This exercise calls for the data below to be retyped exactly, minus any images.

MATERIAL SUPPLIED.
━━━━━━━━━━

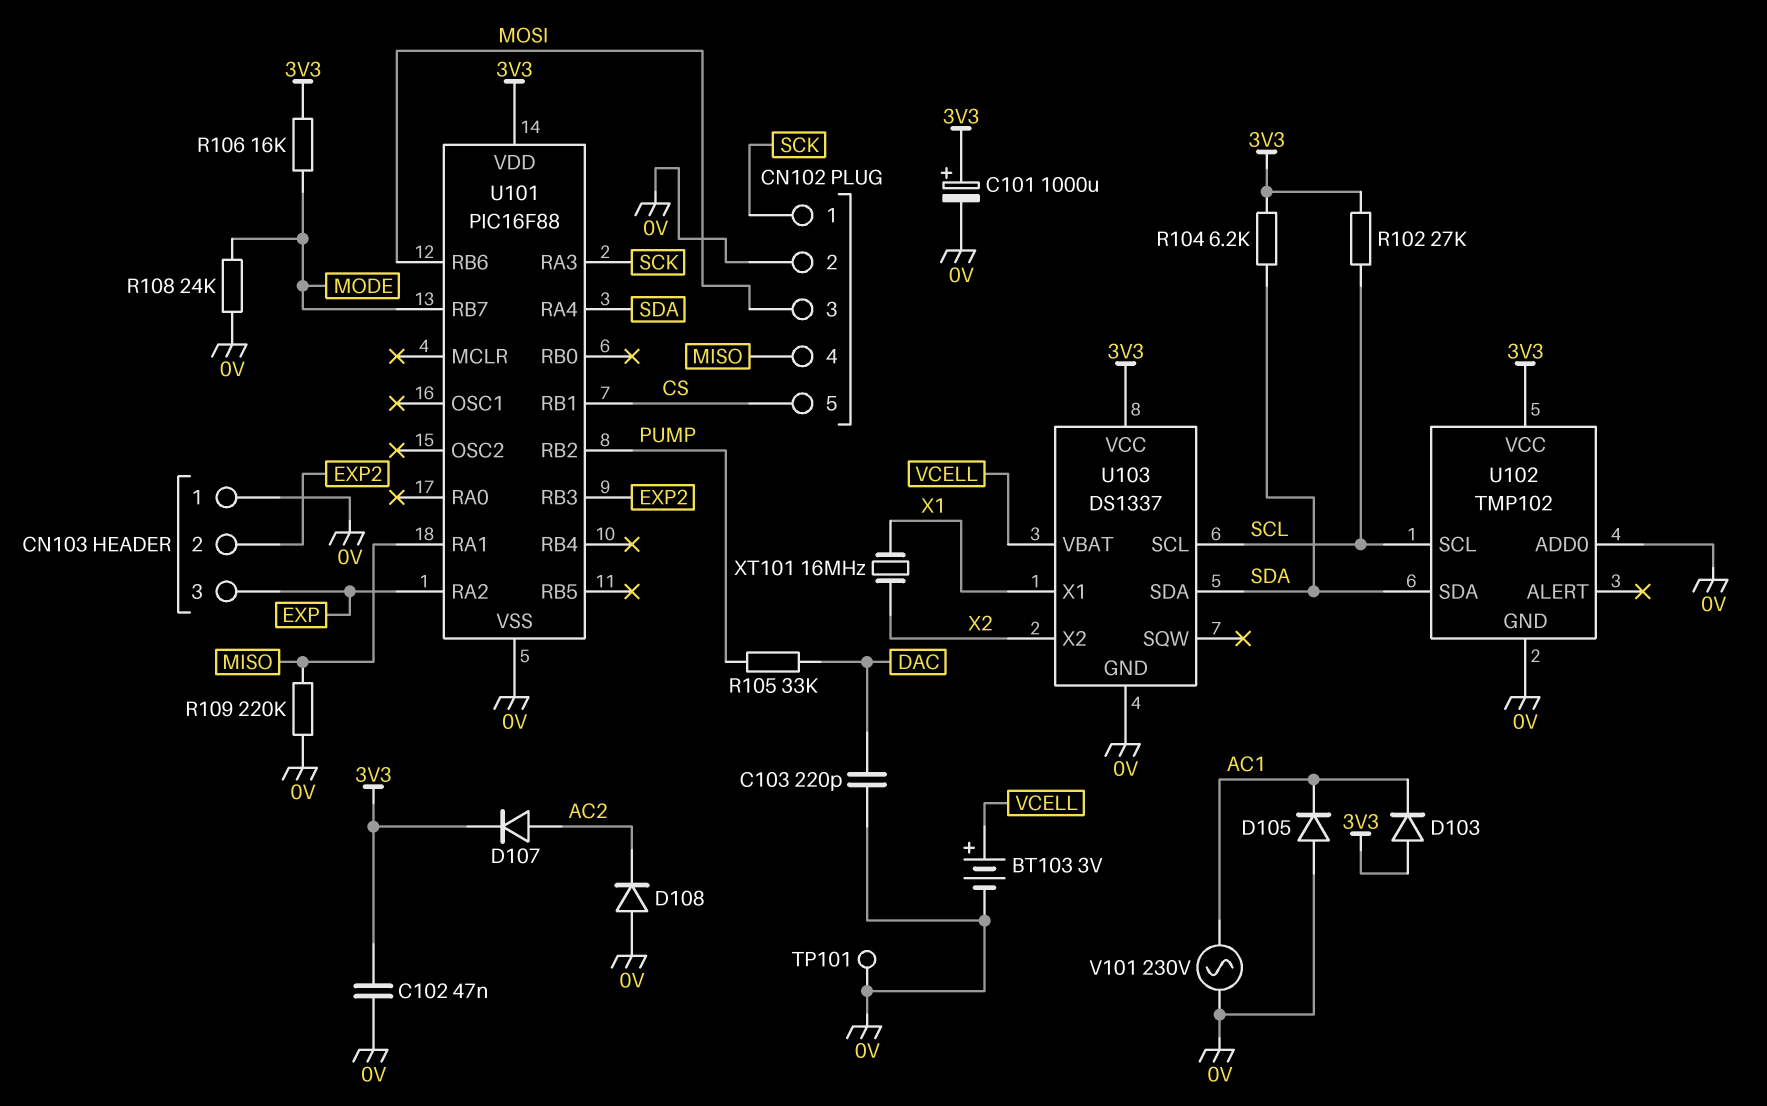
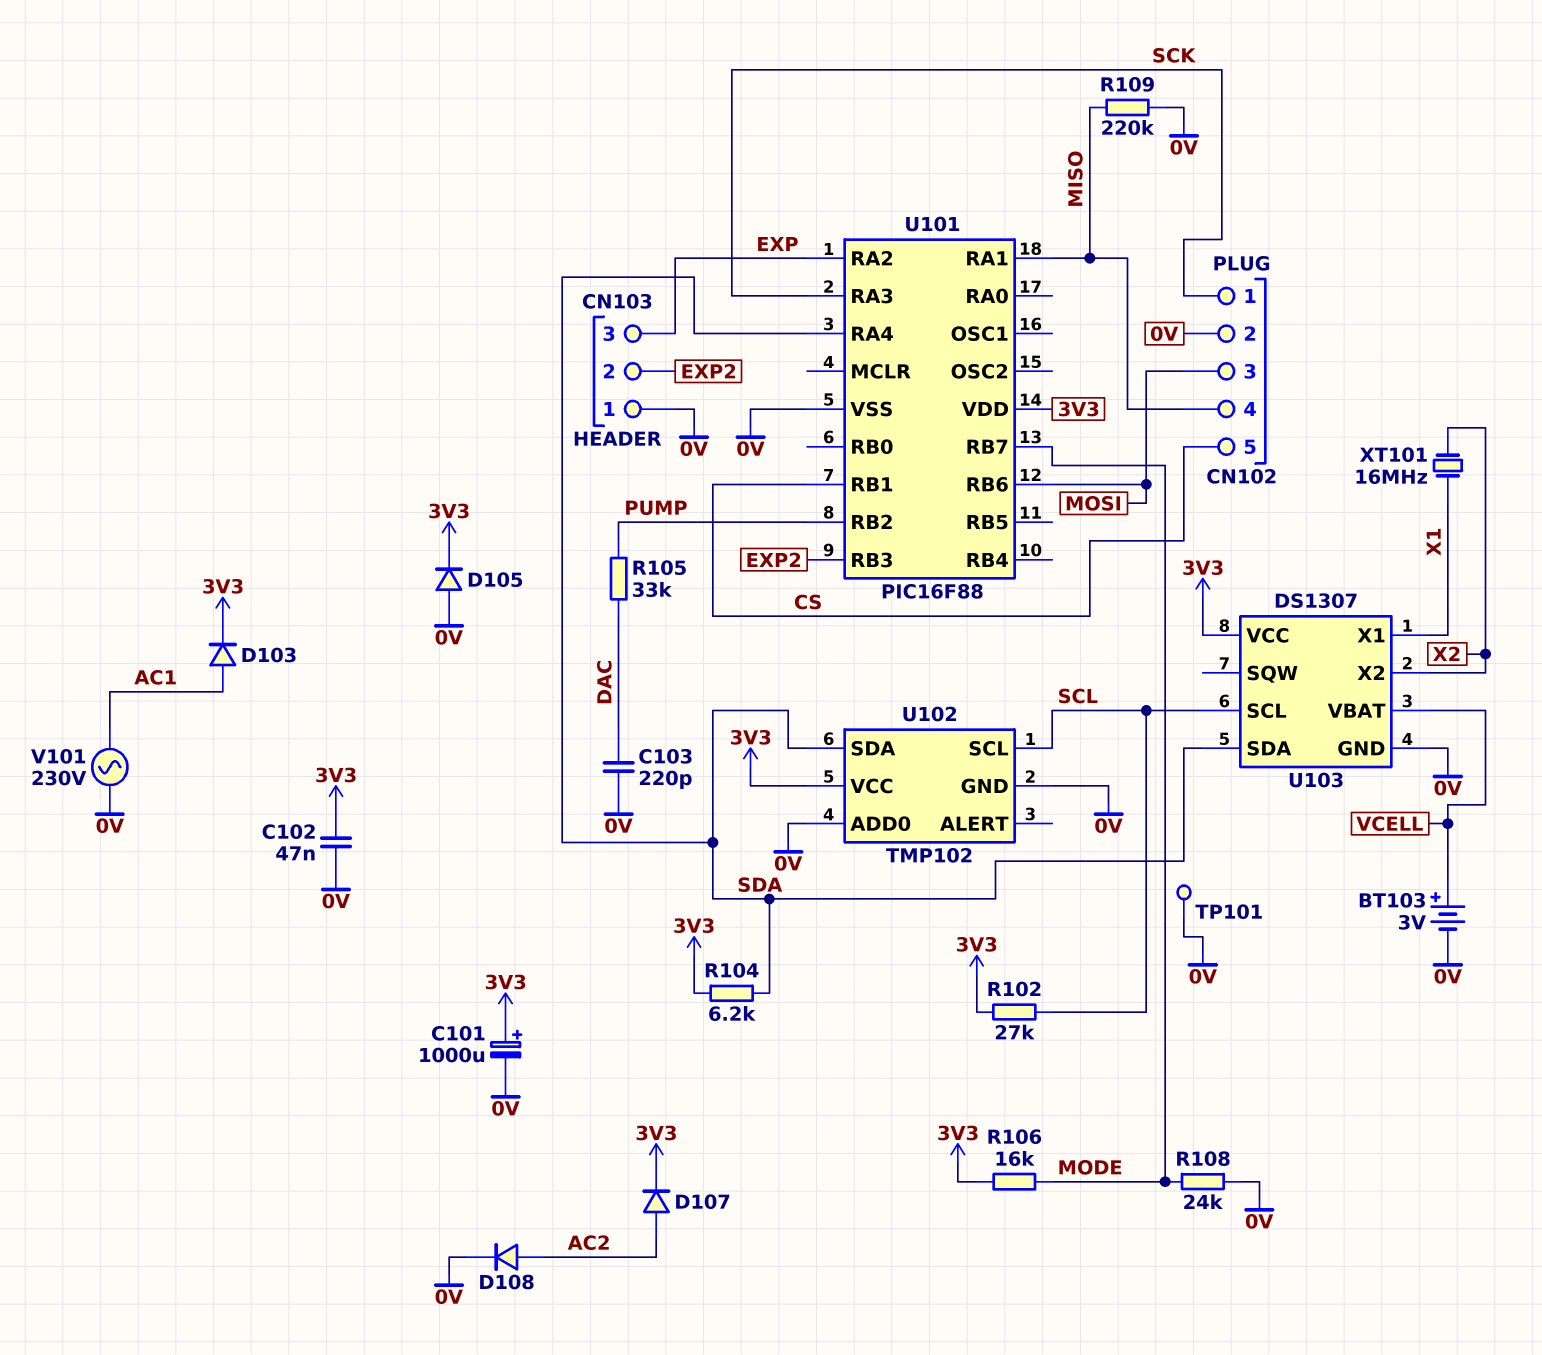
D103: diode (A 3V3, K AC1) -> diode (A AC1, K 3V3)
D105: diode (A 0V, K AC1) -> diode (A 0V, K 3V3)
D108: diode (A 0V, K AC2) -> diode (A AC2, K 0V)
U103: DS1337 -> DS1307

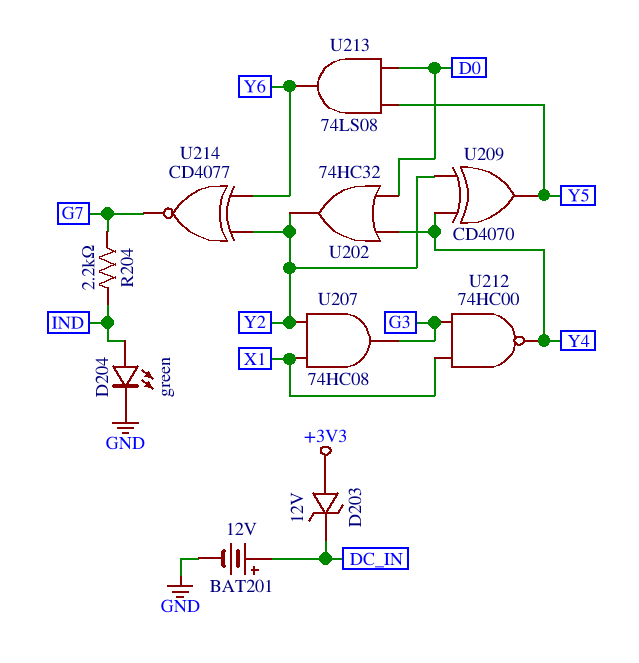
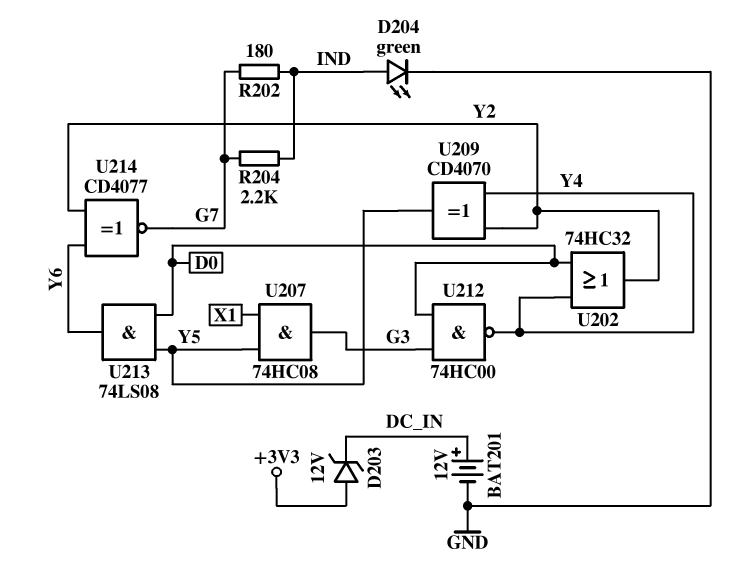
R202: none -> 180 (G7, IND)
U207: AND 74HC08 (in X1, in Y2, out G3) -> AND 74HC08 (in X1, in Y5, out G3)
U212: NAND 74HC00 (in G3, in X1, out Y4) -> NAND 74HC00 (in D0, in G3, out Y4)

━━━━━━━━━━

TASK SOLUTION.
D103: diode (A 3V3, K AC1) -> diode (A AC1, K 3V3)
D105: diode (A 0V, K AC1) -> diode (A 0V, K 3V3)
D108: diode (A 0V, K AC2) -> diode (A AC2, K 0V)
U103: DS1337 -> DS1307

R202: none -> 180 (G7, IND)
U207: AND 74HC08 (in X1, in Y2, out G3) -> AND 74HC08 (in X1, in Y5, out G3)
U212: NAND 74HC00 (in G3, in X1, out Y4) -> NAND 74HC00 (in D0, in G3, out Y4)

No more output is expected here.